Task objective: Report each line of the records where "side" occurs.

Records to process below:

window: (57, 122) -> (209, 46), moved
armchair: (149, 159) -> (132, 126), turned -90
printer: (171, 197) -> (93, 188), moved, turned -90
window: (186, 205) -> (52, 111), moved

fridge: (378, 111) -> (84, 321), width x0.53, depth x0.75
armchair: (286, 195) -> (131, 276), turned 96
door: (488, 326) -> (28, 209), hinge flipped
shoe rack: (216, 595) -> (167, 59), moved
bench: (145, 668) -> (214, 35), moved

End of Records to process.
Records to process below:

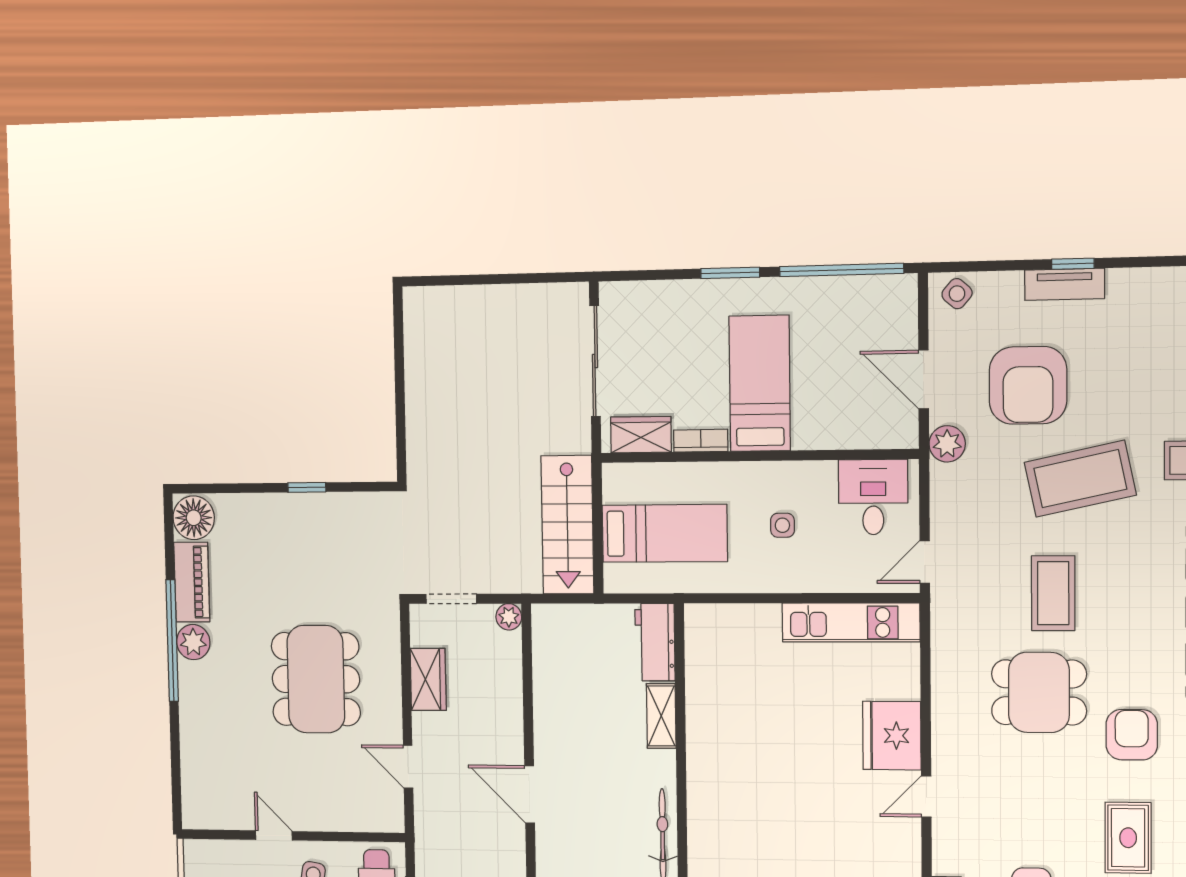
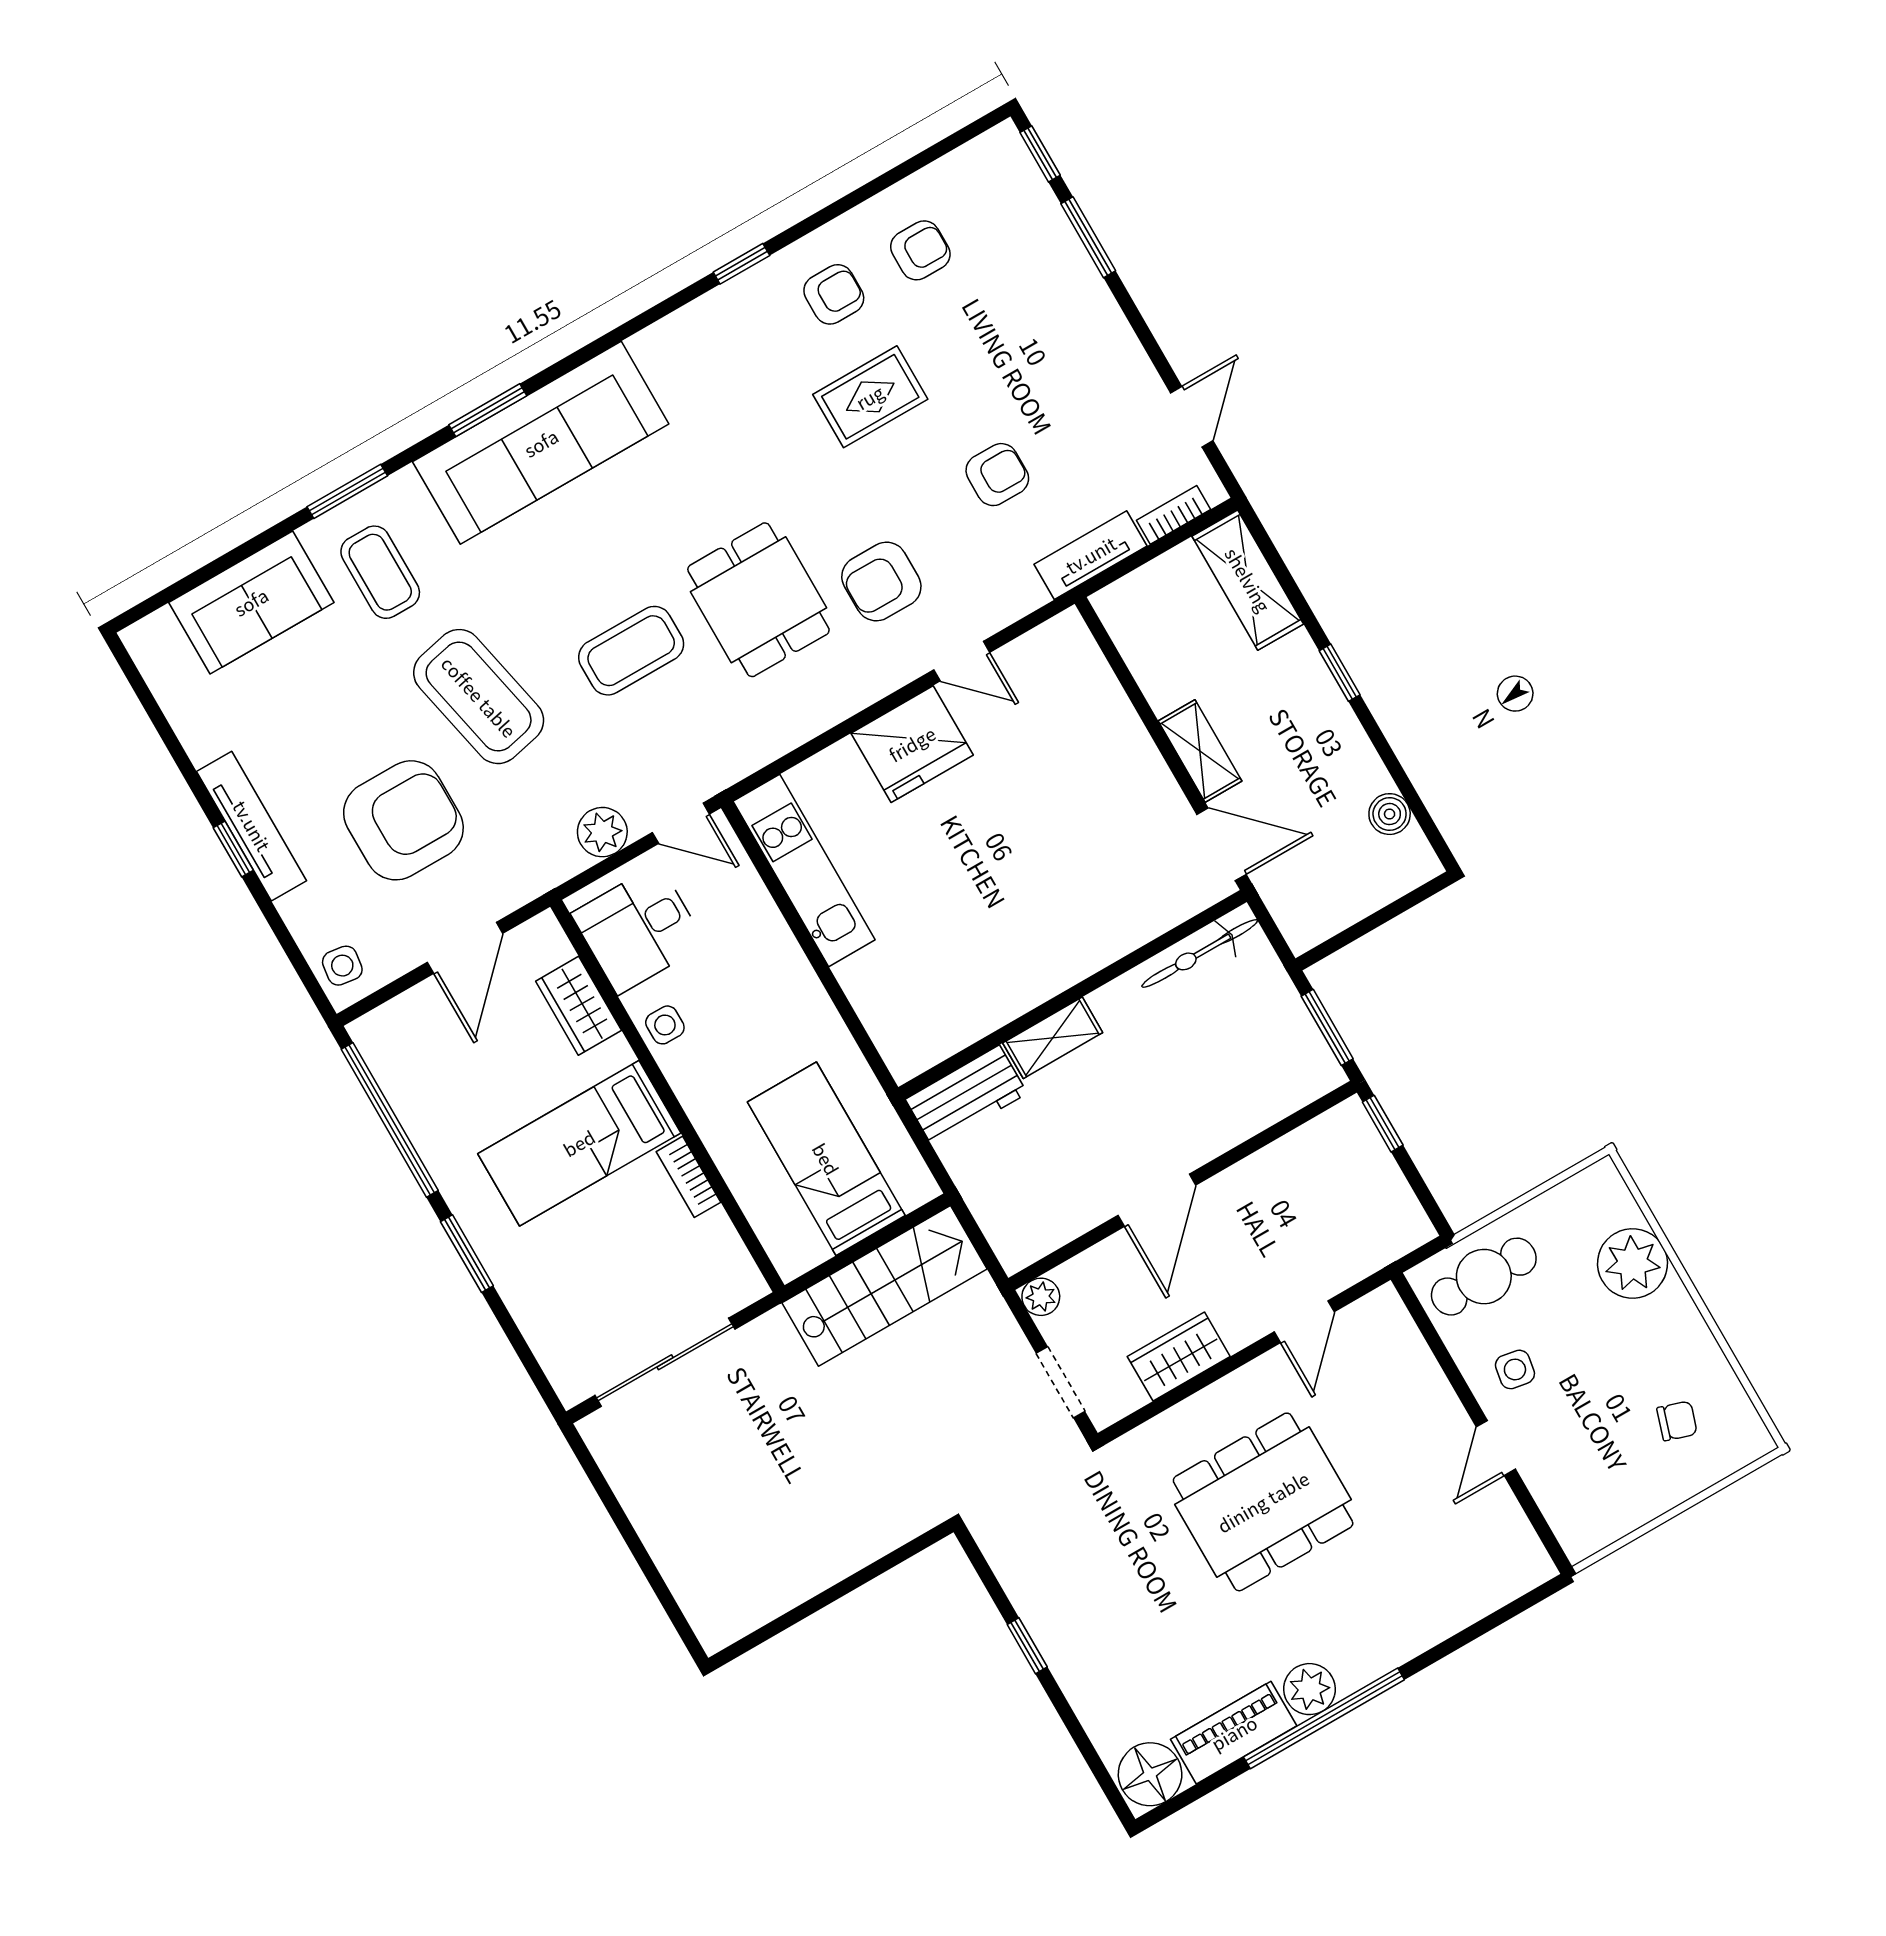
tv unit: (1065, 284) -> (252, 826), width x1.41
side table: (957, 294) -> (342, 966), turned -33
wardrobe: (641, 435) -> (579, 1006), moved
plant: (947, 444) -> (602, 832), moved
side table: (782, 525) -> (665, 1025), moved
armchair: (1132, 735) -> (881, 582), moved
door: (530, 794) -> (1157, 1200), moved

End of Records to process.

Exercise answer:
side table: (957, 294) -> (342, 966), turned -33
side table: (782, 525) -> (665, 1025), moved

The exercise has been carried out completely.